_Exercise aim_
Each line of the entries below that includes "AGND" belongs in your answer.

*** Information supplied

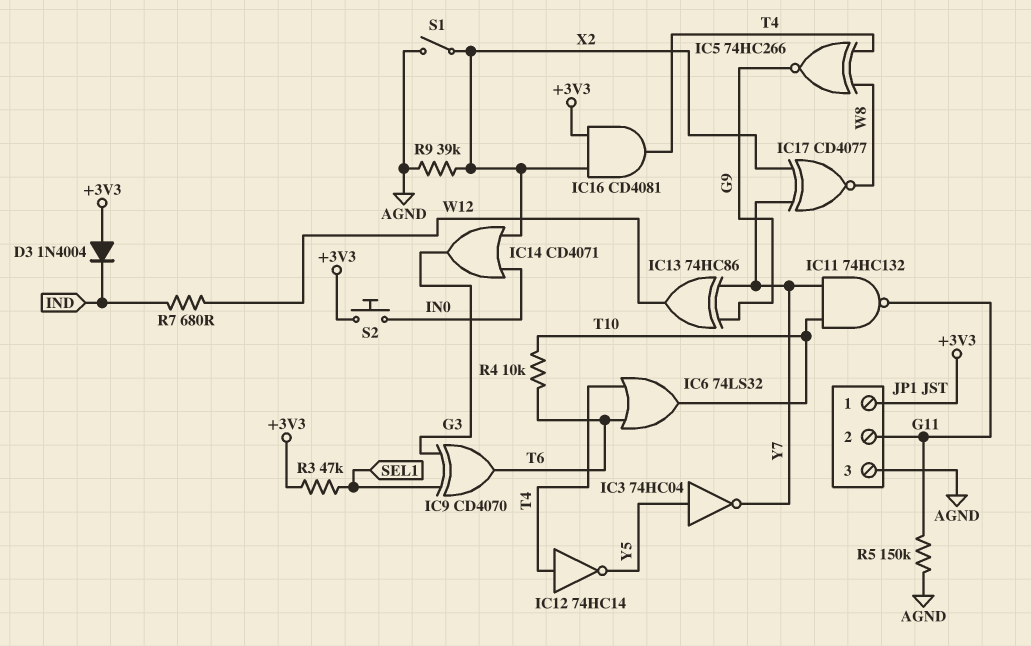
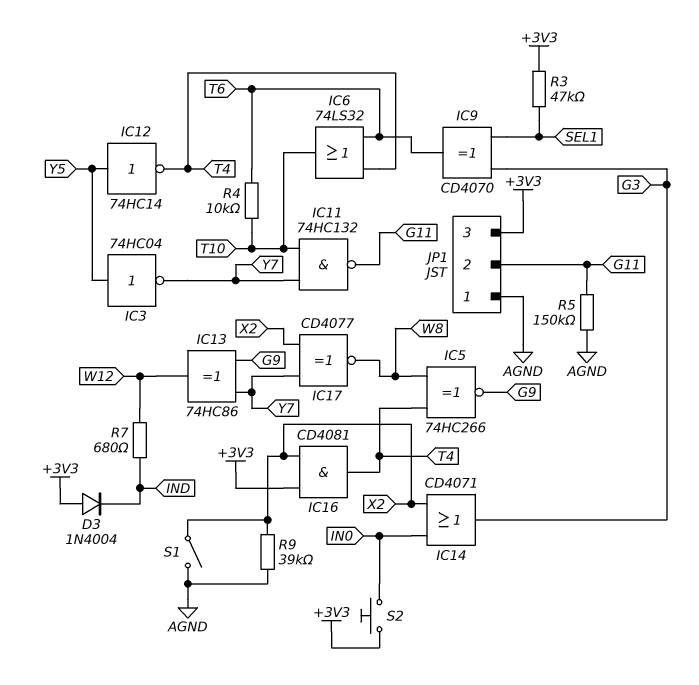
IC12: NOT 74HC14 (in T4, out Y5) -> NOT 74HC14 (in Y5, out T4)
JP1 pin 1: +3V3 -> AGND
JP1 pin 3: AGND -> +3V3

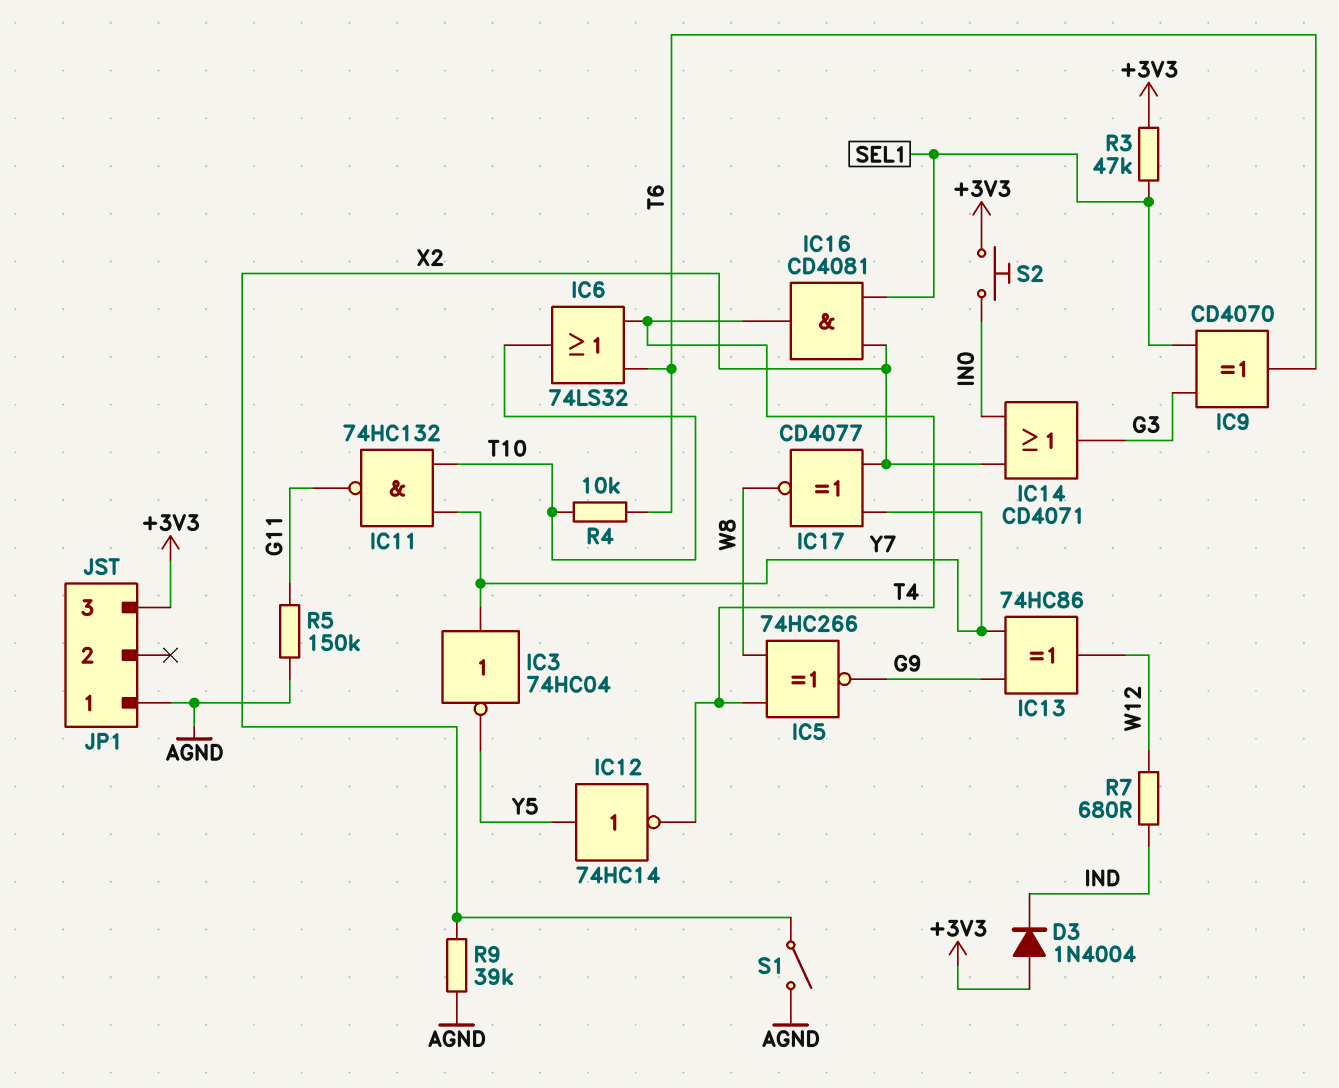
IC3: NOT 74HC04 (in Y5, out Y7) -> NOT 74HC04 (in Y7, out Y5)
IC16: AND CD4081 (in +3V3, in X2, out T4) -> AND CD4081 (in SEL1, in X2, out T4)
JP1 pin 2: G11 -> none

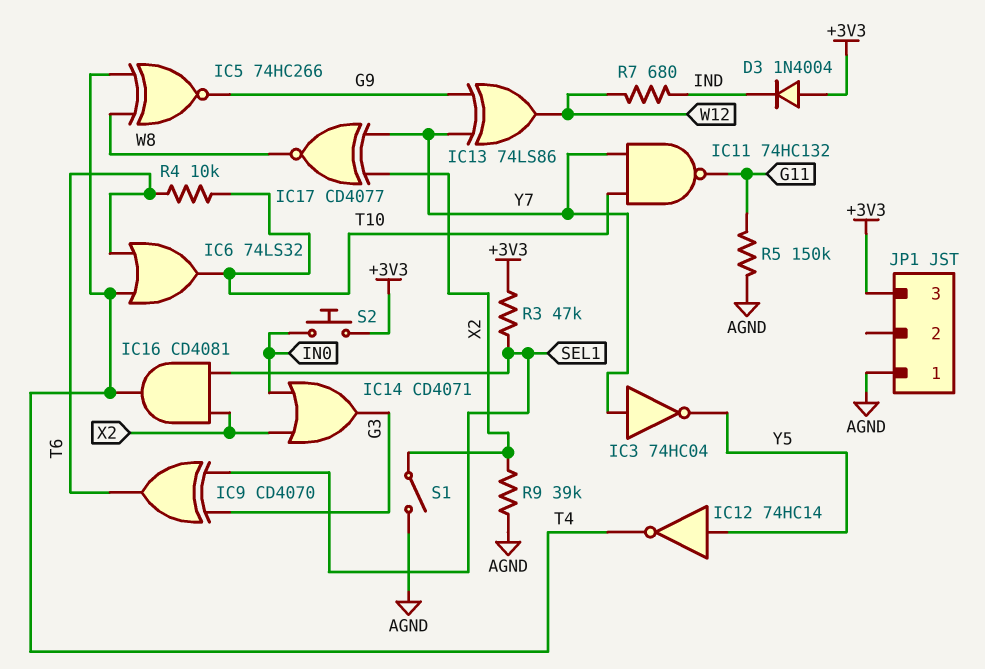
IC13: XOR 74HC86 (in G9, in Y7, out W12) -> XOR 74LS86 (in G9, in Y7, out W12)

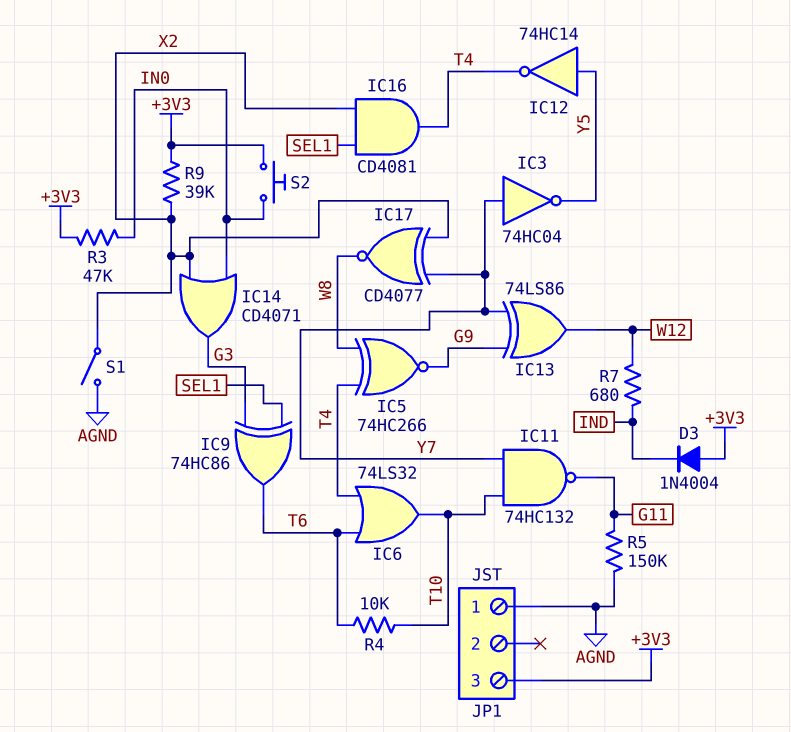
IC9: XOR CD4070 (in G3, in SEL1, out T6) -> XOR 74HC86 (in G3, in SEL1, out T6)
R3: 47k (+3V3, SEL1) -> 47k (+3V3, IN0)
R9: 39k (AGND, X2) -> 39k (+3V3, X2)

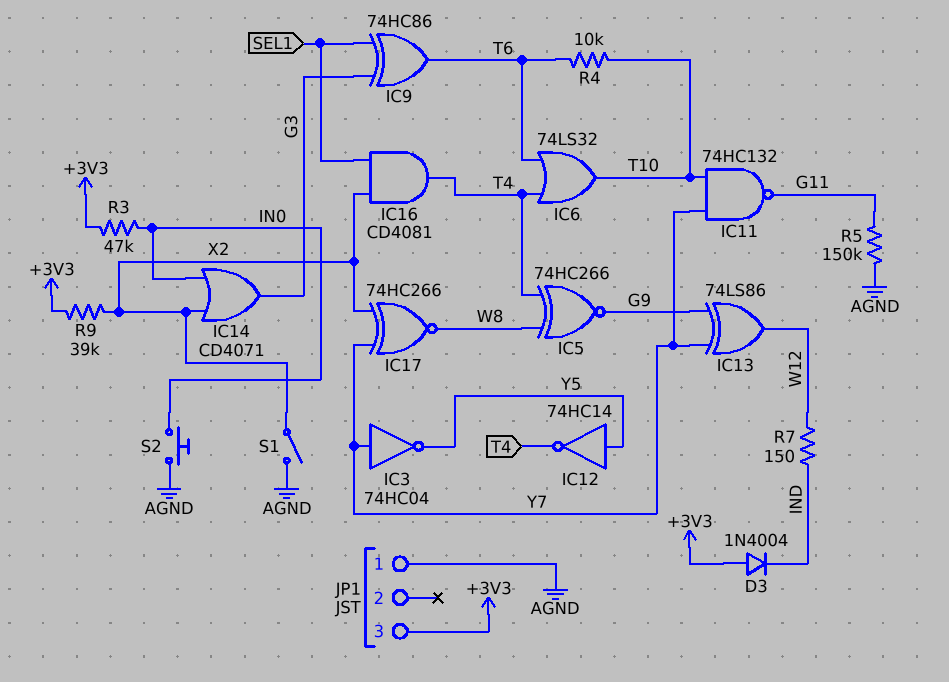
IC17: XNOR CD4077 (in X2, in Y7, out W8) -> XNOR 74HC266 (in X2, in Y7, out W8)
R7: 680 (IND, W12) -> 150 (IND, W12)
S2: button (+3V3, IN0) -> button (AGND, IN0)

******

_Result for this exercise_
JP1 pin 1: +3V3 -> AGND
JP1 pin 3: AGND -> +3V3
R9: 39k (AGND, X2) -> 39k (+3V3, X2)
S2: button (+3V3, IN0) -> button (AGND, IN0)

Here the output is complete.